• _THE TASK_
Word for word, repeat the lines of the records from the first line up to and including the line that contains "op=delete; was=łyżka/czarny (2nd", passing over any pictures.

[Dataset items]

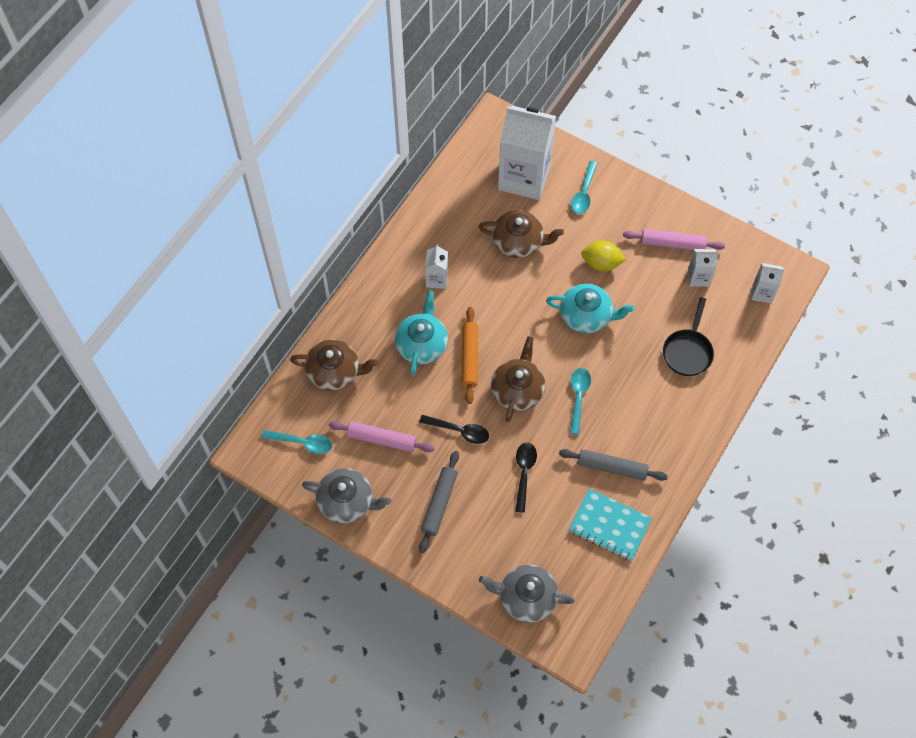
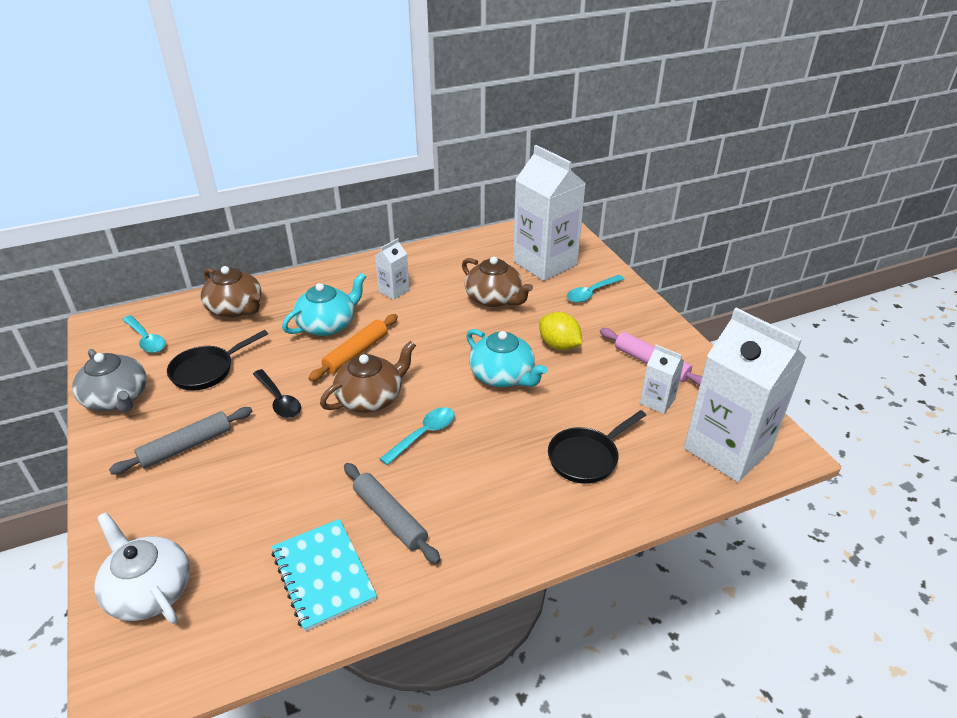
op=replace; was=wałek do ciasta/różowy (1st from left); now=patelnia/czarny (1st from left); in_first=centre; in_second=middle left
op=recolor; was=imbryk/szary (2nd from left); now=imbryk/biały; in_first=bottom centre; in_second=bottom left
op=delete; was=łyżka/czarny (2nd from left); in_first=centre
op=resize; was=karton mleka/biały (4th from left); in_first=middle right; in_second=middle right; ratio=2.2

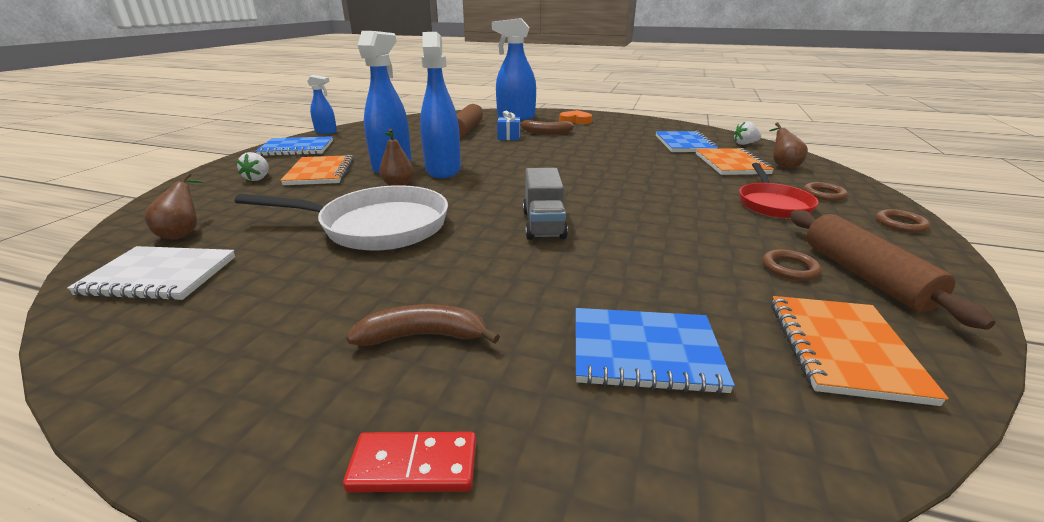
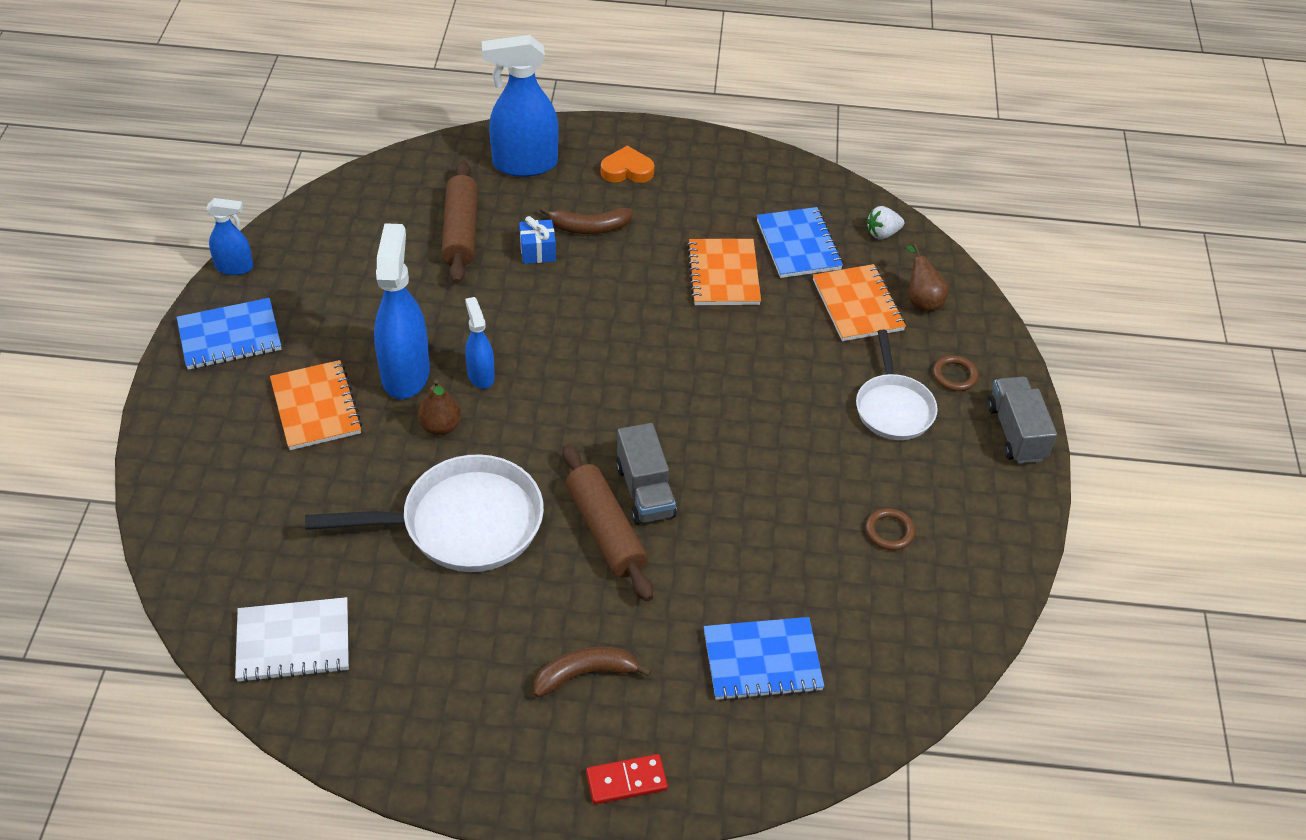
op=delete; was=gruszka/brązowy (1st from left); in_first=middle left
op=delete; was=truskawka/biały (1st from left); in_first=top left
op=resize; was=spryskiwacz/niebieski (3rd from left); in_first=top centre; in_second=centre; ratio=0.54
op=recolor; was=patelnia/czerwony; now=patelnia/biały (2nd from left); in_first=middle right; in_second=middle right
op=move; was=zeszyt/pomarańczowy (3rd from left in the first image); now=zeszyt/pomarańczowy (2nd from left); in_first=bottom right; in_second=top centre
op=move; was=wałek do ciasta/brązowy (2nd from left); in_first=middle right; in_second=centre
op=replace; was=pierścień/brązowy (3rd from left); now=ciężarówka/szary (2nd from left); in_first=middle right; in_second=middle right

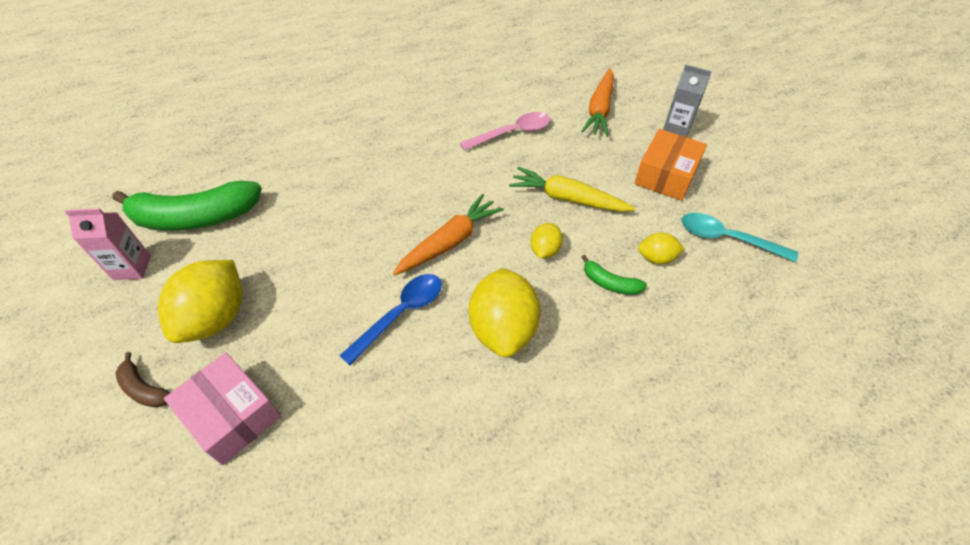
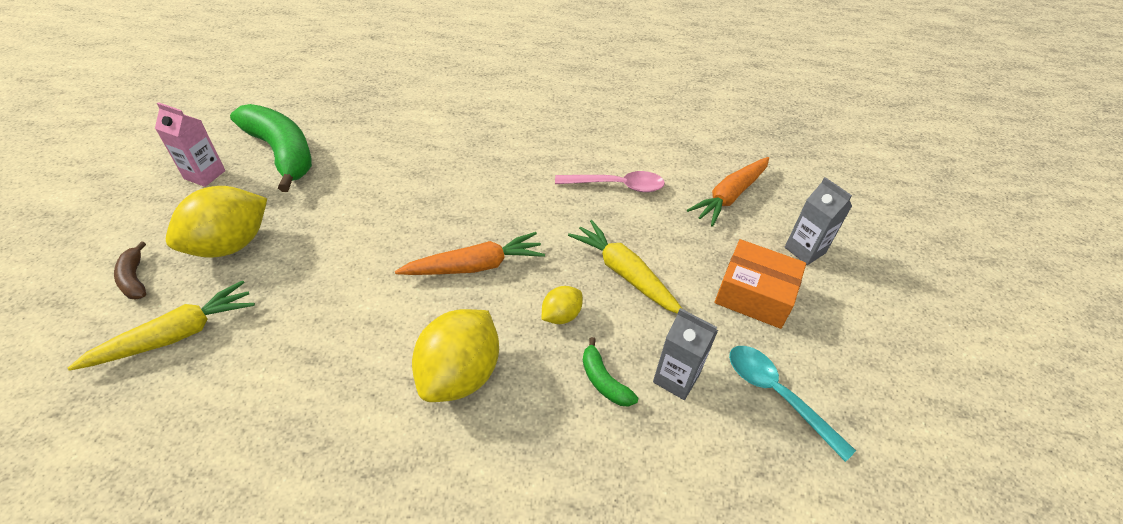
op=rotate; was=banan/zielony (1st from left); in_first=middle left; in_second=top left; clockwise=-150
op=replace; was=pudełko/różowy; now=marchewka/żółty (1st from left); in_first=bottom left; in_second=middle left
op=delete; was=łyżka/niebieski; in_first=centre
op=rotate; was=pudełko/pomarańczowy; in_first=top right; in_second=middle right; clockwise=60
op=replace; was=cytryna/żółty (4th from left); now=karton mleka/szary (1st from left); in_first=middle right; in_second=bottom centre

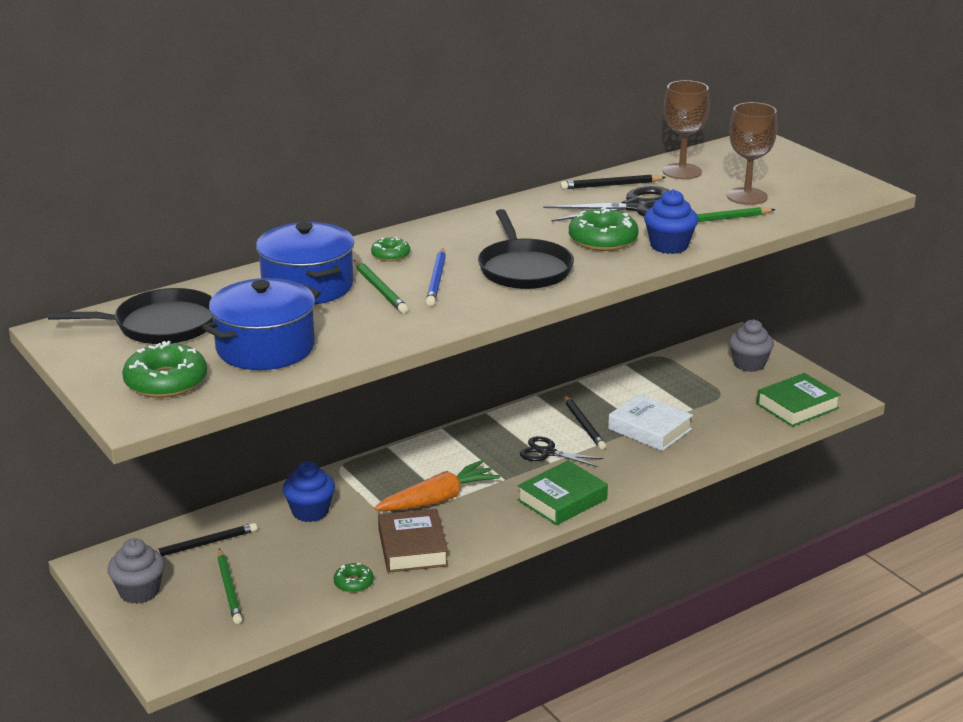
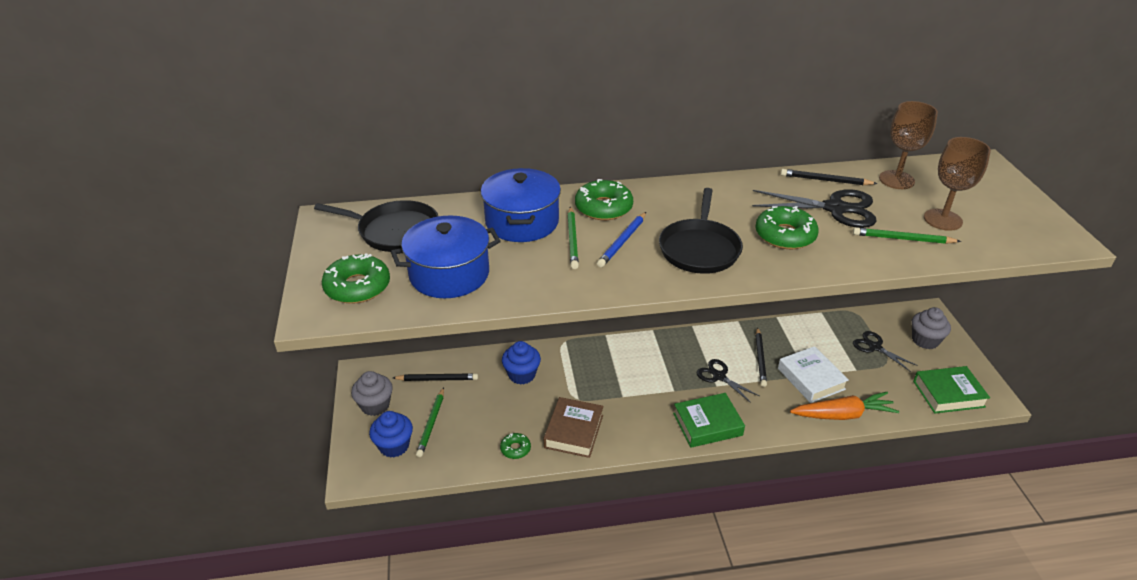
op=resize; was=donut/zielony (3rd from left); in_first=centre; in_second=centre; ratio=1.82
op=move; was=marchewka/pomarańczowy; in_first=bottom centre; in_second=bottom right
op=move; was=muffinka/niebieski (2nd from left in the first image); now=muffinka/niebieski (1st from left); in_first=top right; in_second=bottom centre
op=insert; now=nożyczki/czarny (3rd from left); in_second=middle right

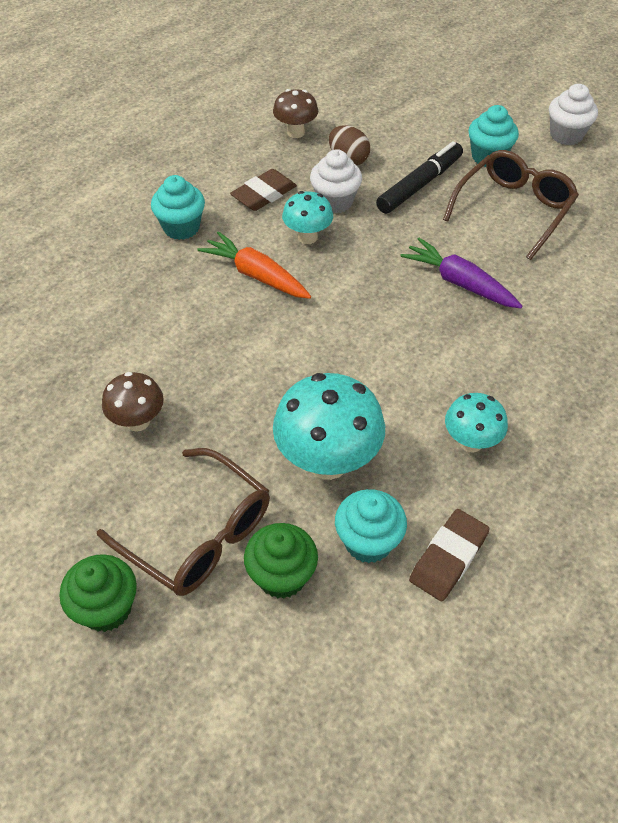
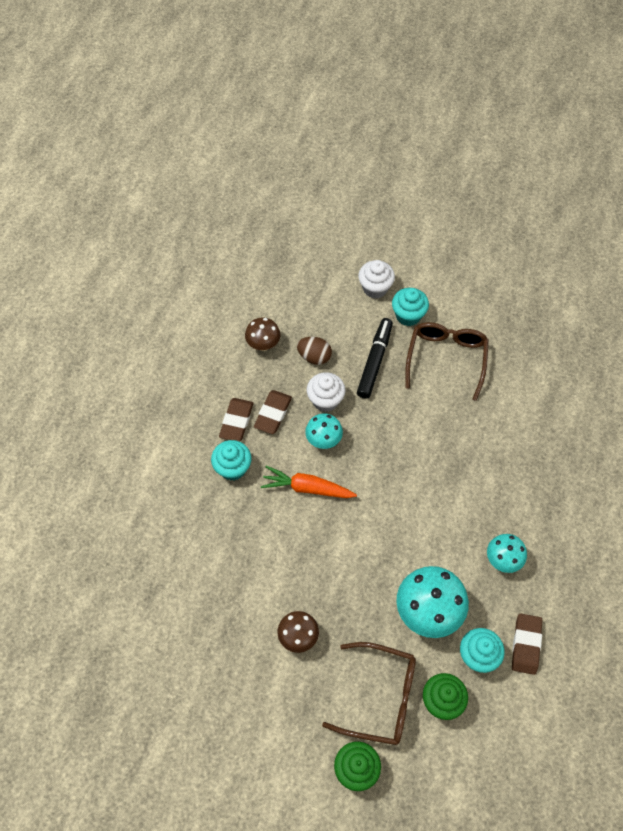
op=delete; was=marchewka/fioletowy; in_first=top right
op=move; was=muffinka/biały (2nd from left); in_first=top right; in_second=centre
op=insert; now=gumka do mazania/brązowy (1st from left); in_second=centre

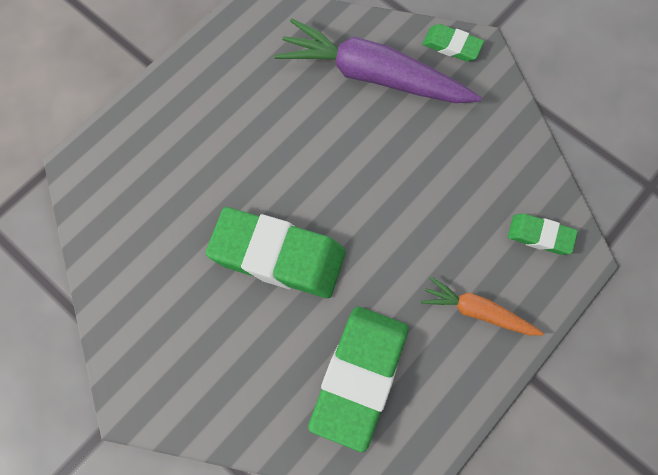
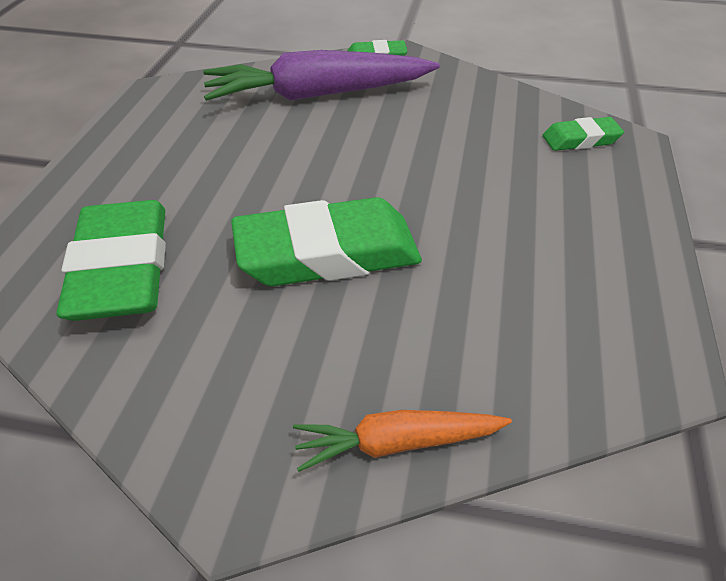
op=move; was=gumka do mazania/zielony (2nd from left in the first image); now=gumka do mazania/zielony (1st from left); in_first=bottom centre; in_second=middle left
op=move; was=marchewka/pomarańczowy; in_first=middle right; in_second=bottom centre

• _RESPONSE_
op=replace; was=wałek do ciasta/różowy (1st from left); now=patelnia/czarny (1st from left); in_first=centre; in_second=middle left
op=recolor; was=imbryk/szary (2nd from left); now=imbryk/biały; in_first=bottom centre; in_second=bottom left
op=delete; was=łyżka/czarny (2nd from left); in_first=centre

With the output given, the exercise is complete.